• _Available data_

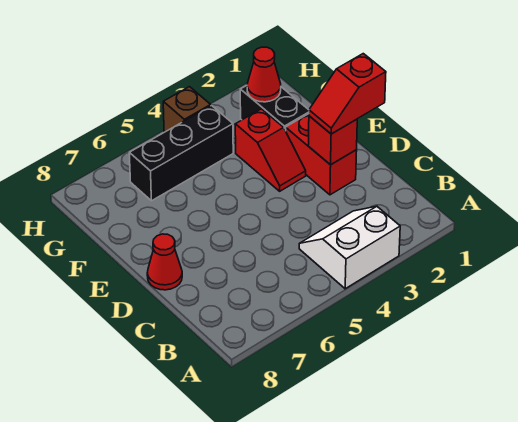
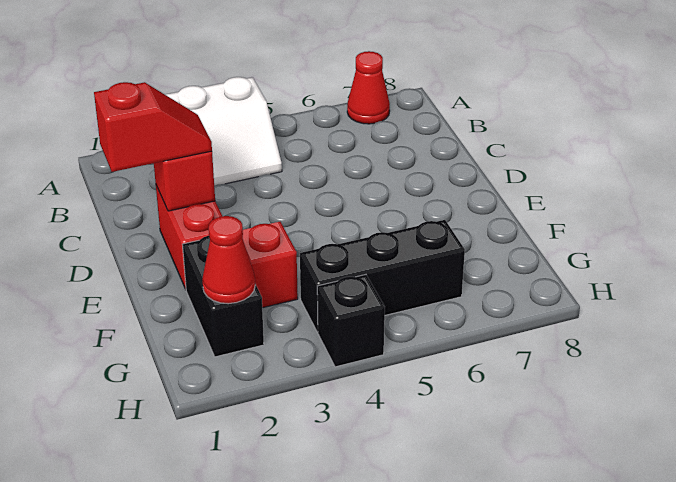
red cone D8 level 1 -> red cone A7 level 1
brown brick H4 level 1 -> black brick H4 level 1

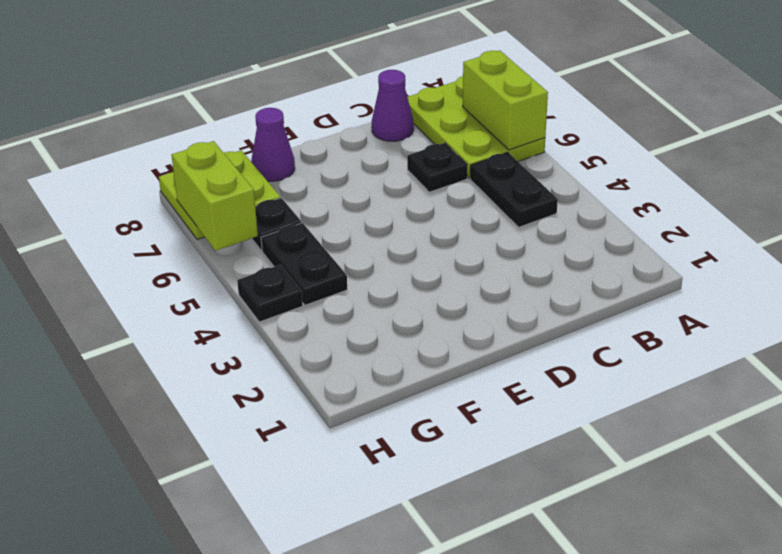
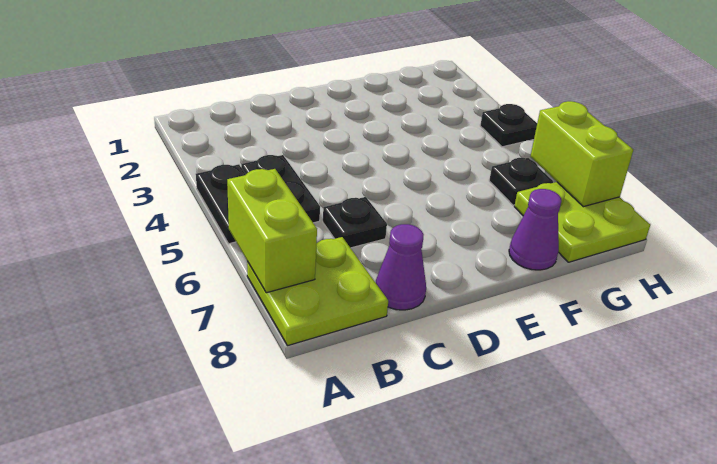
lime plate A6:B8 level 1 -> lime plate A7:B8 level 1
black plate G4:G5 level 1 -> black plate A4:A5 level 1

• _How to complete this task_
Leaving out only the pictures, reproduce the listing exactly.

• _Output_
red cone D8 level 1 -> red cone A7 level 1
brown brick H4 level 1 -> black brick H4 level 1

lime plate A6:B8 level 1 -> lime plate A7:B8 level 1
black plate G4:G5 level 1 -> black plate A4:A5 level 1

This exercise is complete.